*What you are asked to do*.
Please repeat every line of all the items below word for word, leaving out the pictures.

____

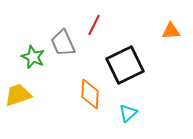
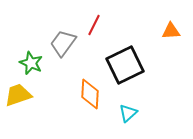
gray trapezoid: rotated 60 degrees clockwise
green star: moved 2 px left, 6 px down
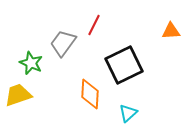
black square: moved 1 px left
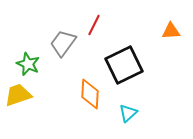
green star: moved 3 px left, 1 px down
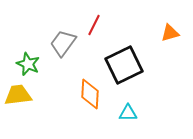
orange triangle: moved 1 px left, 2 px down; rotated 12 degrees counterclockwise
yellow trapezoid: rotated 12 degrees clockwise
cyan triangle: rotated 42 degrees clockwise
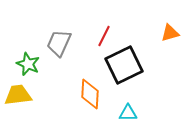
red line: moved 10 px right, 11 px down
gray trapezoid: moved 4 px left; rotated 12 degrees counterclockwise
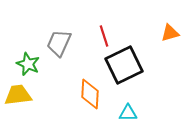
red line: rotated 45 degrees counterclockwise
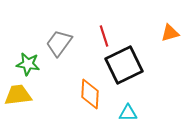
gray trapezoid: rotated 12 degrees clockwise
green star: rotated 15 degrees counterclockwise
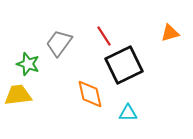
red line: rotated 15 degrees counterclockwise
green star: rotated 10 degrees clockwise
orange diamond: rotated 16 degrees counterclockwise
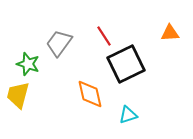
orange triangle: rotated 12 degrees clockwise
black square: moved 2 px right, 1 px up
yellow trapezoid: rotated 68 degrees counterclockwise
cyan triangle: moved 2 px down; rotated 18 degrees counterclockwise
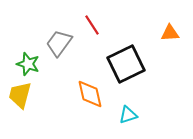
red line: moved 12 px left, 11 px up
yellow trapezoid: moved 2 px right
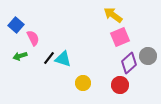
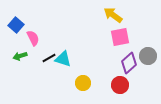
pink square: rotated 12 degrees clockwise
black line: rotated 24 degrees clockwise
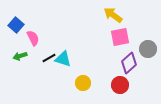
gray circle: moved 7 px up
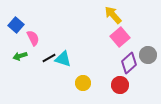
yellow arrow: rotated 12 degrees clockwise
pink square: rotated 30 degrees counterclockwise
gray circle: moved 6 px down
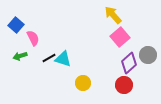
red circle: moved 4 px right
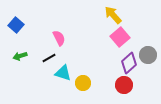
pink semicircle: moved 26 px right
cyan triangle: moved 14 px down
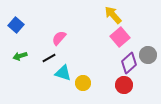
pink semicircle: rotated 112 degrees counterclockwise
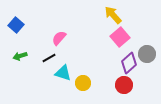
gray circle: moved 1 px left, 1 px up
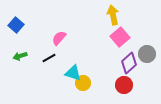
yellow arrow: rotated 30 degrees clockwise
cyan triangle: moved 10 px right
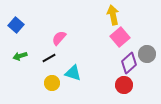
yellow circle: moved 31 px left
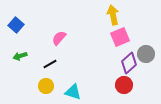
pink square: rotated 18 degrees clockwise
gray circle: moved 1 px left
black line: moved 1 px right, 6 px down
cyan triangle: moved 19 px down
yellow circle: moved 6 px left, 3 px down
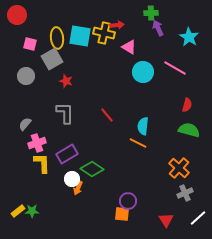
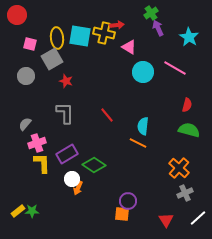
green cross: rotated 32 degrees counterclockwise
green diamond: moved 2 px right, 4 px up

____

*Reply*.
gray trapezoid: rotated 60 degrees clockwise
green star: moved 2 px left, 6 px down
black square: moved 1 px left
green star: moved 3 px left, 1 px down
orange triangle: moved 1 px left, 2 px down; rotated 12 degrees counterclockwise
yellow trapezoid: rotated 12 degrees clockwise
cyan triangle: rotated 42 degrees clockwise
red line: moved 10 px right, 11 px down
gray trapezoid: moved 4 px left; rotated 12 degrees counterclockwise
red line: rotated 45 degrees counterclockwise
gray trapezoid: rotated 12 degrees clockwise
green star: rotated 15 degrees counterclockwise
red line: rotated 15 degrees counterclockwise
green star: rotated 10 degrees clockwise
orange diamond: rotated 16 degrees counterclockwise
orange triangle: rotated 12 degrees clockwise
black square: moved 2 px right, 1 px up
yellow trapezoid: rotated 68 degrees counterclockwise
cyan triangle: moved 2 px down; rotated 18 degrees counterclockwise
red line: moved 12 px left, 11 px up
yellow trapezoid: moved 2 px right
pink square: rotated 12 degrees clockwise
black line: rotated 24 degrees clockwise
gray circle: moved 7 px up
yellow arrow: rotated 12 degrees clockwise
pink square: rotated 30 degrees counterclockwise
gray circle: moved 6 px down
red circle: moved 4 px right
pink semicircle: moved 26 px right
cyan triangle: moved 14 px down
pink semicircle: rotated 112 degrees counterclockwise
gray circle: moved 1 px left, 1 px up
yellow arrow: rotated 30 degrees clockwise
cyan triangle: moved 10 px right
yellow circle: moved 31 px left
pink square: rotated 18 degrees clockwise
gray circle: moved 1 px left
black line: moved 1 px right, 6 px down
cyan triangle: moved 19 px down
yellow circle: moved 6 px left, 3 px down
green cross: rotated 32 degrees counterclockwise
green diamond: moved 2 px right, 4 px up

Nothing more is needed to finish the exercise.